WHAT IS BEING ASKED: Transcribe the listing below only from the line with "C204: 470pF (GND, U203/TRIG)" up to and including the line with "SW201: none -> button (GND, U203/TRIG)".

═════ TASK DATA

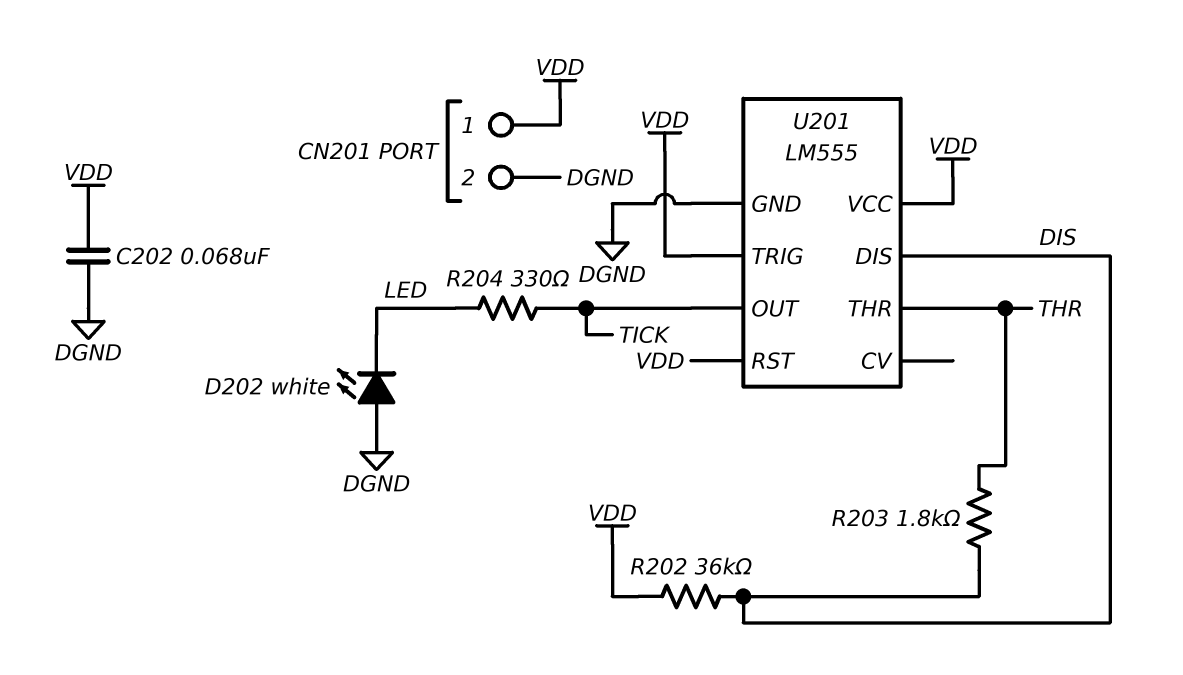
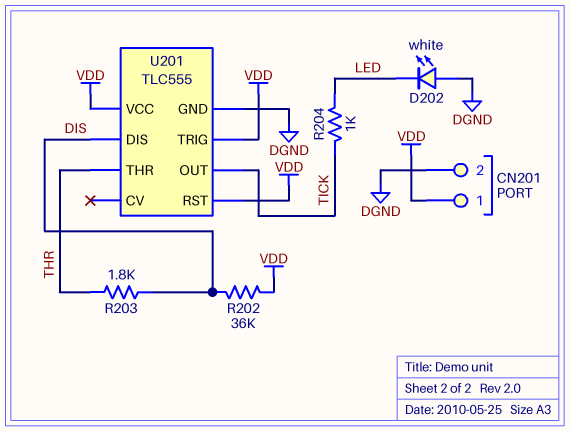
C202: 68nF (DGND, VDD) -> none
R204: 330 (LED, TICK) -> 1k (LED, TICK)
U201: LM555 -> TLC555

══════════
═════ TASK DATA

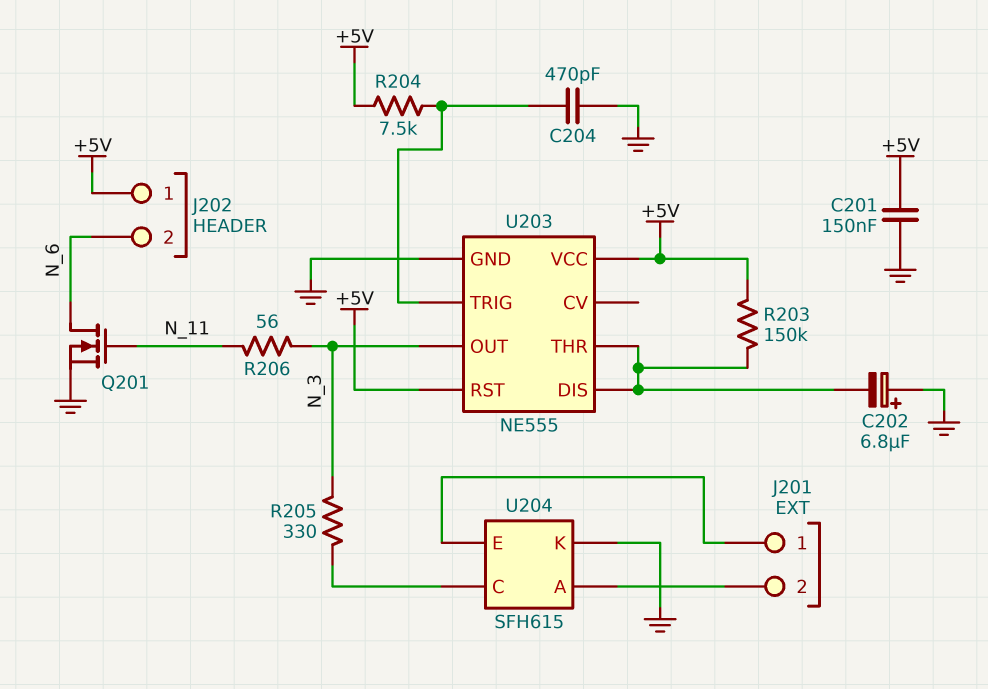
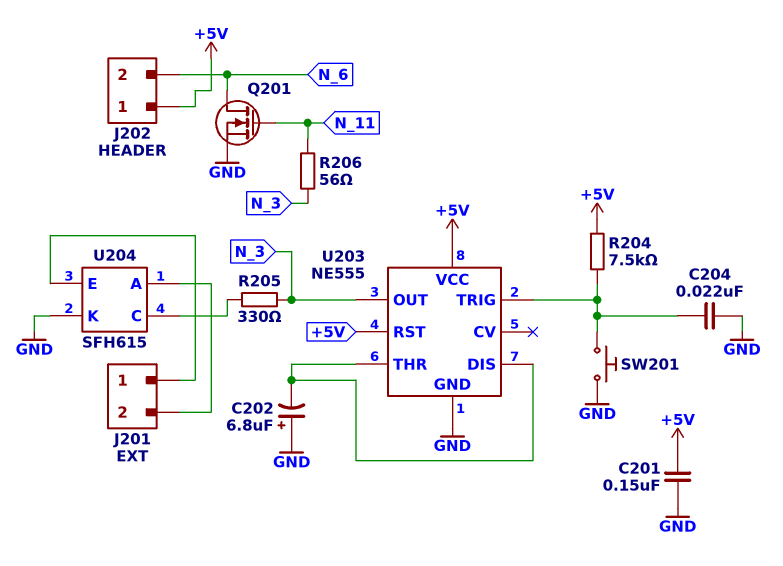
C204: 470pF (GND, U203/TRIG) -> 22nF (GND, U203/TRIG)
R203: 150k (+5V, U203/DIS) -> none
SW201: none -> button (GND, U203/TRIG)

══════════

TASK SOLUTION:
C204: 470pF (GND, U203/TRIG) -> 22nF (GND, U203/TRIG)
R203: 150k (+5V, U203/DIS) -> none
SW201: none -> button (GND, U203/TRIG)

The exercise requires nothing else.